┌─ Given records

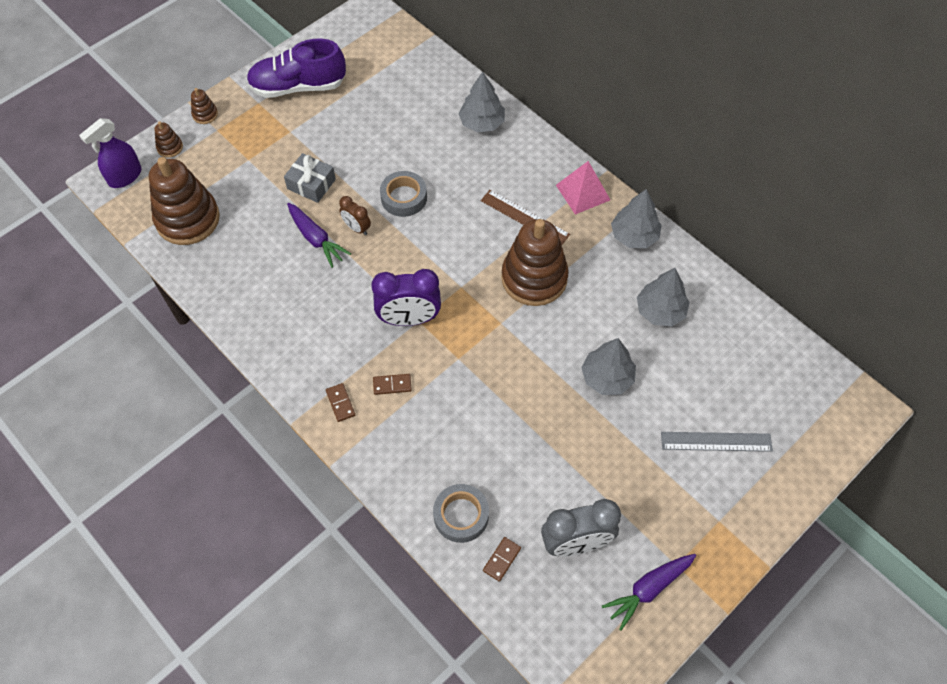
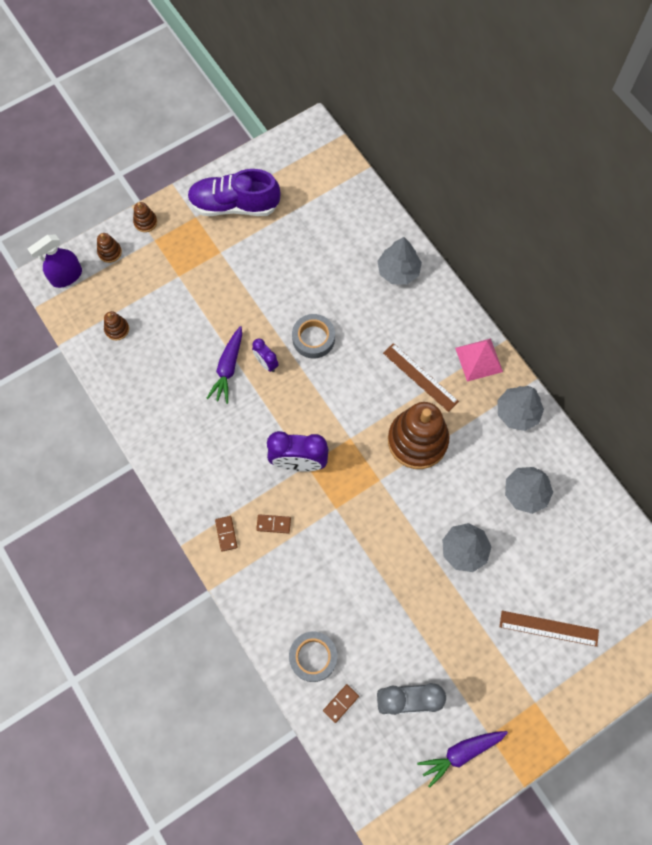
camera: 10 degrees right, 10 degrees up
brown stacking toy [149,157,220,245] -> brown stacking toy [104,311,129,340], size x0.42
grey gift [284,153,336,203] -> none
purple carrot [287,203,351,268] -> purple carrot turned 45 degrees clockwise [206,326,242,404]
brown clock [339,196,371,235] -> purple clock [252,338,279,372]
grey ruler [661,432,773,452] -> brown ruler [500,611,599,647]

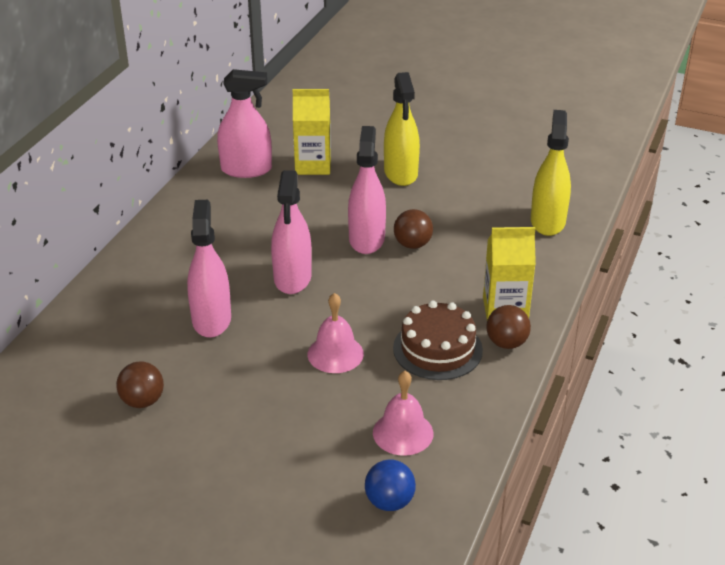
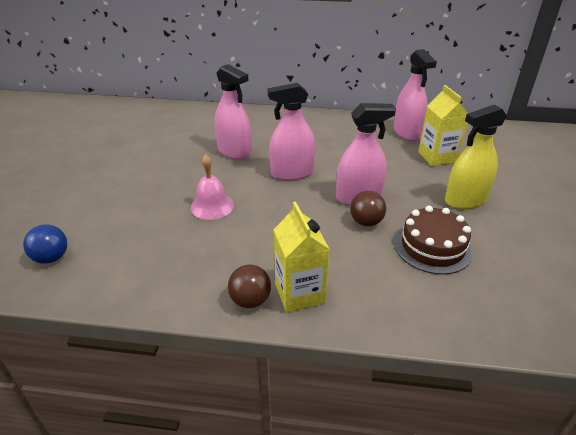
camera: 75 degrees right, 0 degrees up
brown ball [116,361,164,408] -> none
pink spray bottle [187,200,231,338] -> pink spray bottle turned 60 degrees clockwise [214,64,252,160]
pink bell [373,371,433,456] -> none
brown cake [393,300,483,380] -> brown cake moved to [394,206,473,275]
yellow spray bottle [531,110,571,236] -> none

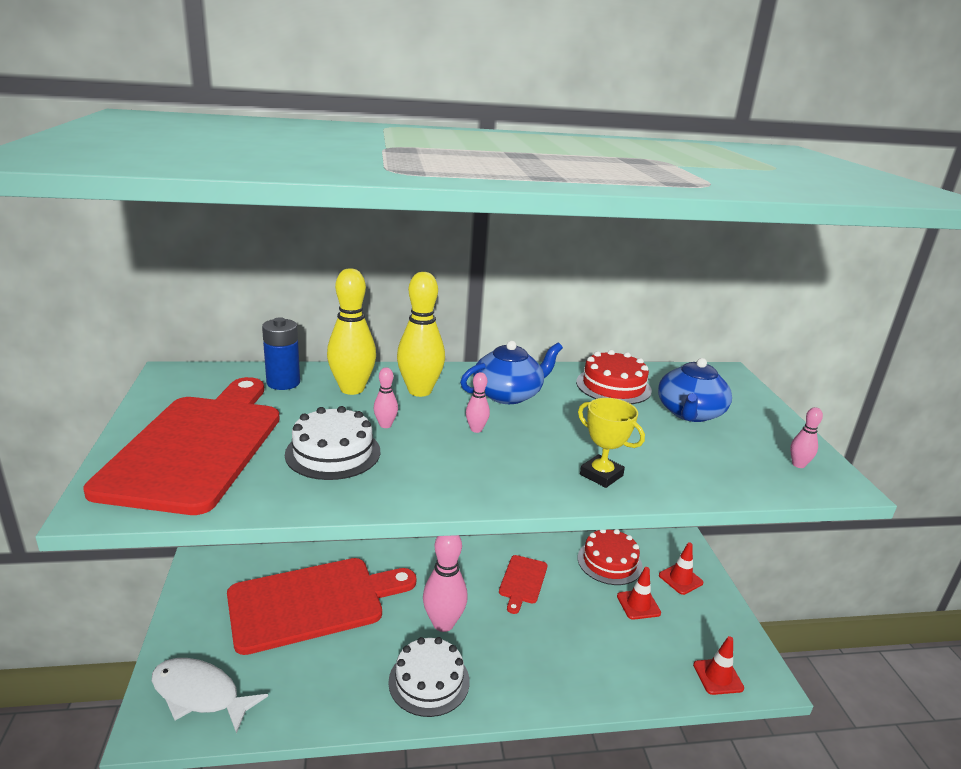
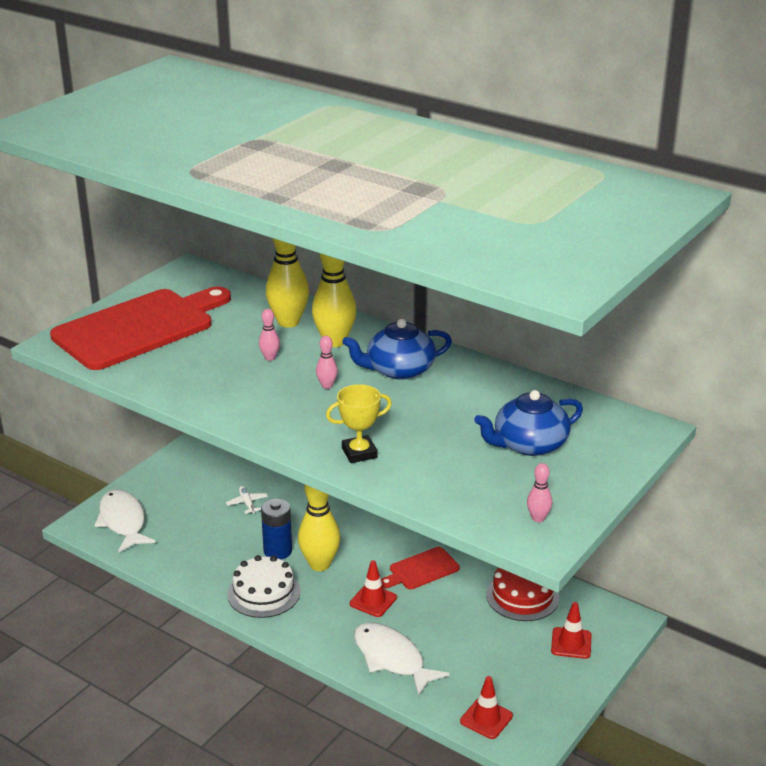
camera: 45 degrees right, 5 degrees up
red cutting board [227,558,416,655] -> white plane [226,486,268,514]
blue battery [262,317,300,390] -> blue battery moved to [261,499,292,560]
white cake [285,406,380,480] -> none
pink bowling pin [423,535,468,632] -> yellow bowling pin [298,485,340,571]
blue teapot [460,341,563,404] -> blue teapot turned 150 degrees clockwise [342,319,452,380]
red cake [576,350,652,404] -> none
yellow trophy [578,398,645,488] -> yellow trophy turned 75 degrees clockwise [326,384,392,463]
red traffic cone [617,567,661,620] -> red traffic cone moved to [350,560,397,617]
none -> white fish [354,623,450,696]

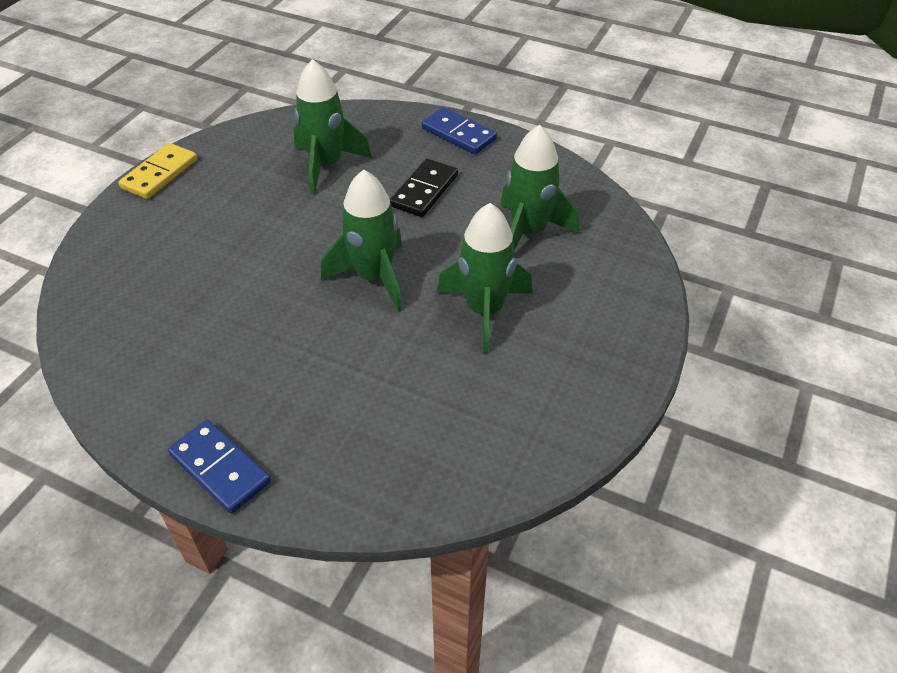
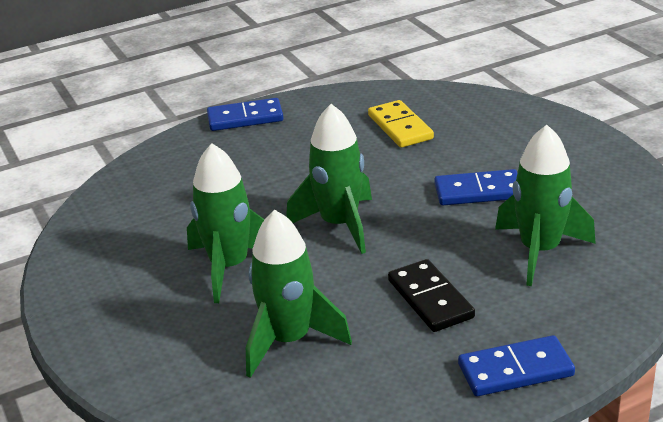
camera: 130 degrees right, 15 degrees down
yellow domino [119,143,197,199] -> yellow domino moved to [368,100,434,148]
none -> blue domino [434,169,517,205]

└─

Exercise prompt |
Output the records above character for character, but leave each image out.

Written answer |
camera: 10 degrees right, 10 degrees up
brown stacking toy [149,157,220,245] -> brown stacking toy [104,311,129,340], size x0.42
grey gift [284,153,336,203] -> none
purple carrot [287,203,351,268] -> purple carrot turned 45 degrees clockwise [206,326,242,404]
brown clock [339,196,371,235] -> purple clock [252,338,279,372]
grey ruler [661,432,773,452] -> brown ruler [500,611,599,647]

camera: 75 degrees right, 0 degrees up
brown ball [116,361,164,408] -> none
pink spray bottle [187,200,231,338] -> pink spray bottle turned 60 degrees clockwise [214,64,252,160]
pink bell [373,371,433,456] -> none
brown cake [393,300,483,380] -> brown cake moved to [394,206,473,275]
yellow spray bottle [531,110,571,236] -> none

camera: 45 degrees right, 5 degrees up
red cutting board [227,558,416,655] -> white plane [226,486,268,514]
blue battery [262,317,300,390] -> blue battery moved to [261,499,292,560]
white cake [285,406,380,480] -> none
pink bowling pin [423,535,468,632] -> yellow bowling pin [298,485,340,571]
blue teapot [460,341,563,404] -> blue teapot turned 150 degrees clockwise [342,319,452,380]
red cake [576,350,652,404] -> none
yellow trophy [578,398,645,488] -> yellow trophy turned 75 degrees clockwise [326,384,392,463]
red traffic cone [617,567,661,620] -> red traffic cone moved to [350,560,397,617]
none -> white fish [354,623,450,696]

camera: 130 degrees right, 15 degrees down
yellow domino [119,143,197,199] -> yellow domino moved to [368,100,434,148]
none -> blue domino [434,169,517,205]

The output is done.